*EXERCISE*
Please output all the entries word for word, without the pictures.

*DATA SUPPLIED*
=== Begin Enclosure ===

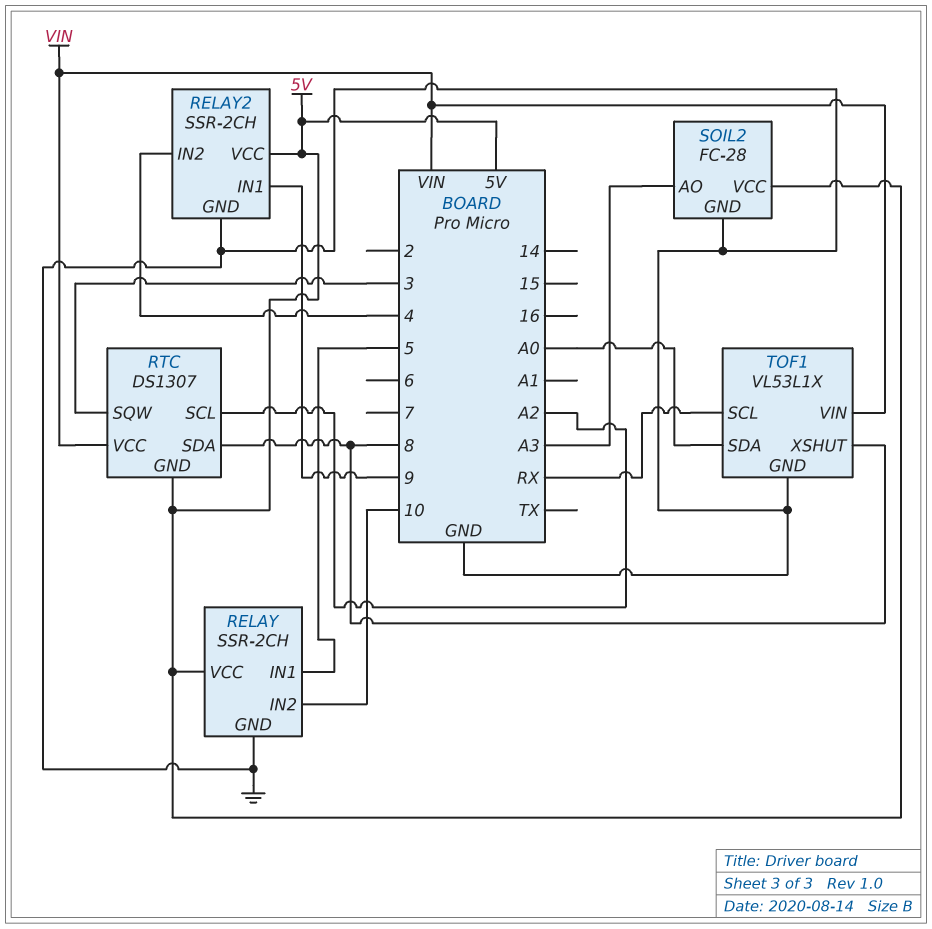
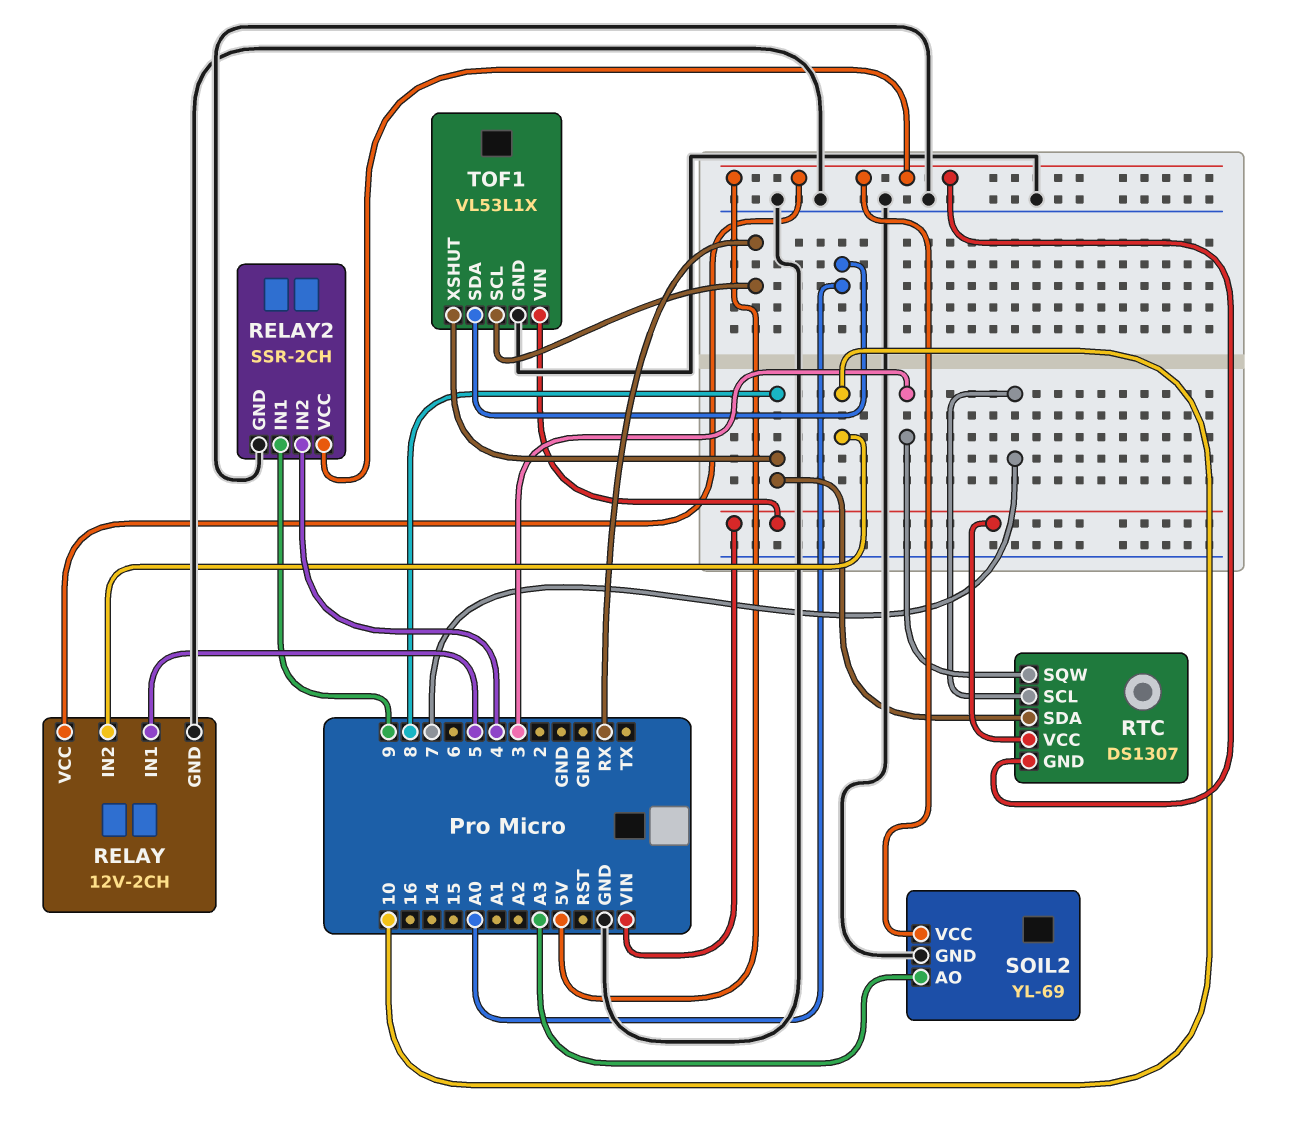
RELAY: SSR-2CH -> 12V-2CH
RTC pin SCL: A2 -> 7
SOIL2: FC-28 -> YL-69

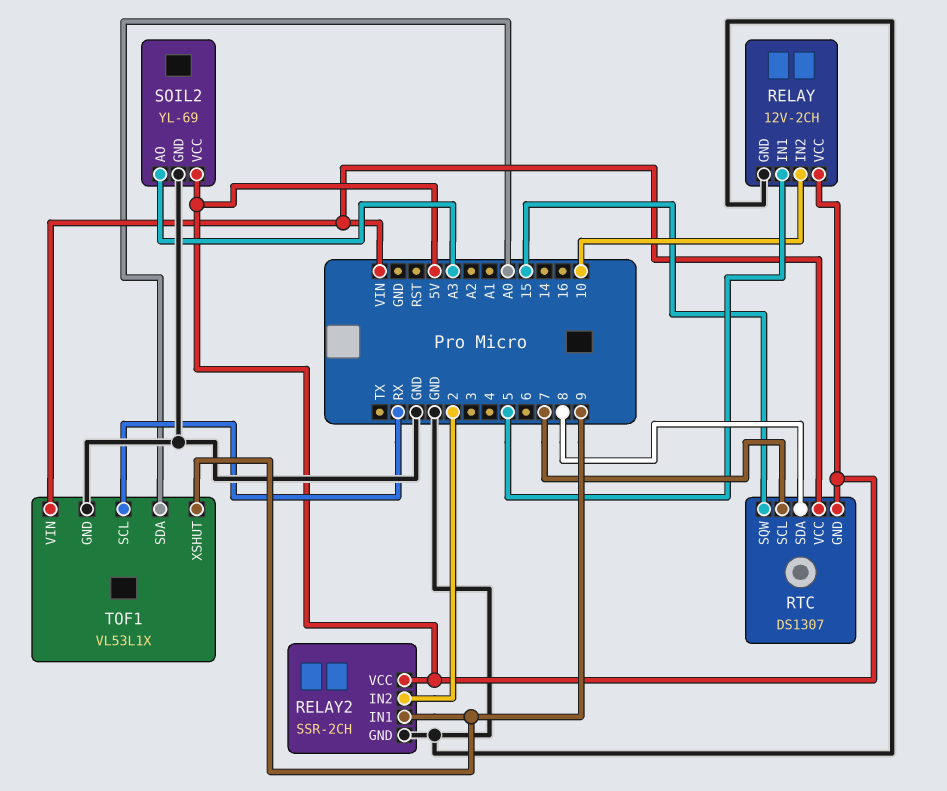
RELAY2 pin IN2: 4 -> 2
RTC pin SQW: 3 -> 15
TOF1 pin XSHUT: 8 -> 9

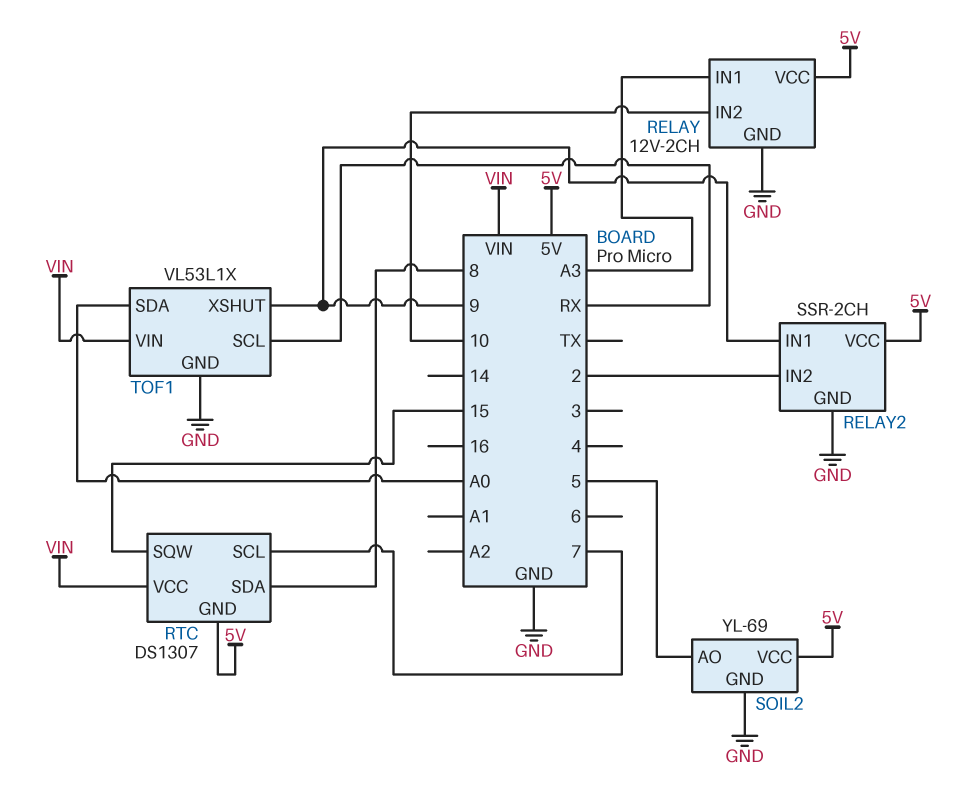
RELAY pin IN1: 5 -> A3
SOIL2 pin AO: A3 -> 5

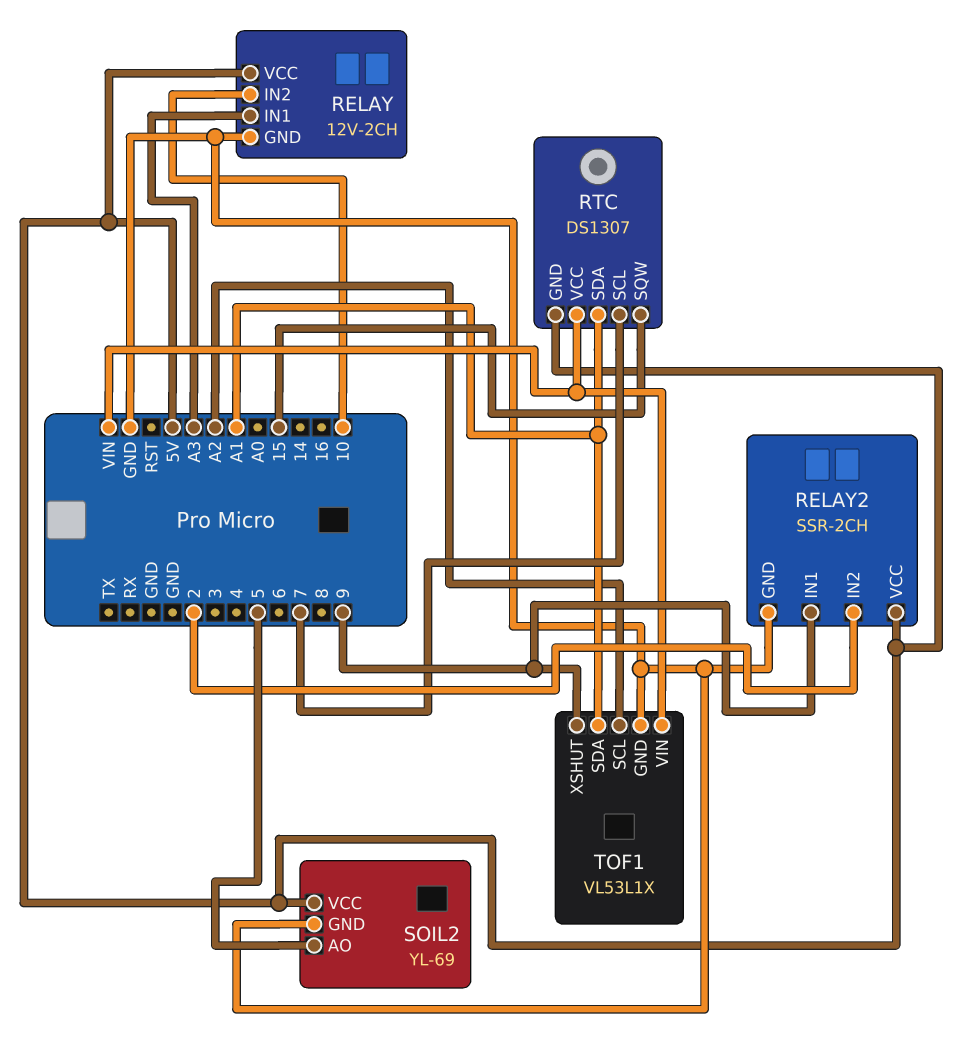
RTC pin SDA: 8 -> A1
TOF1 pin SCL: RX -> A2
TOF1 pin SDA: A0 -> A1

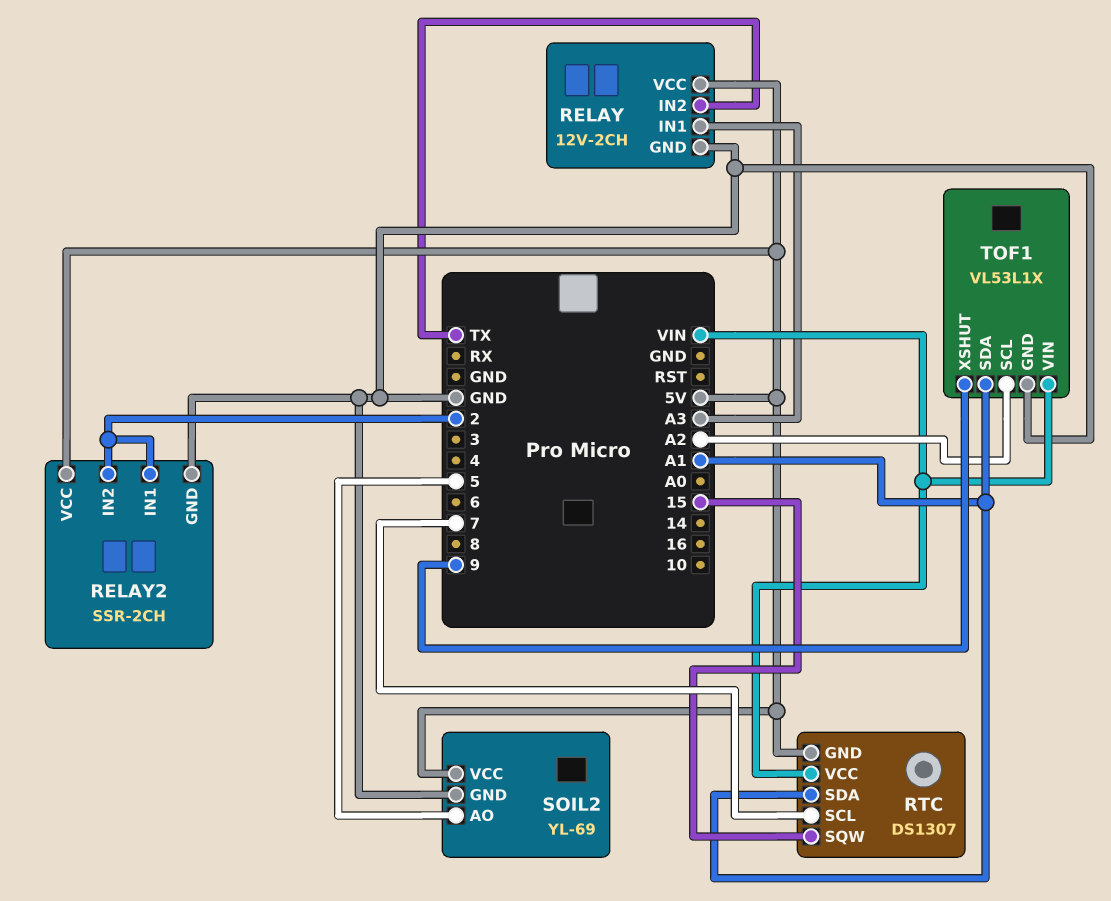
RELAY pin IN2: 10 -> TX
RELAY2 pin IN1: 9 -> 2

=== End Enclosure ===

*RESPONSE TO THIS TASK*
RELAY: SSR-2CH -> 12V-2CH
RTC pin SCL: A2 -> 7
SOIL2: FC-28 -> YL-69

RELAY2 pin IN2: 4 -> 2
RTC pin SQW: 3 -> 15
TOF1 pin XSHUT: 8 -> 9

RELAY pin IN1: 5 -> A3
SOIL2 pin AO: A3 -> 5

RTC pin SDA: 8 -> A1
TOF1 pin SCL: RX -> A2
TOF1 pin SDA: A0 -> A1

RELAY pin IN2: 10 -> TX
RELAY2 pin IN1: 9 -> 2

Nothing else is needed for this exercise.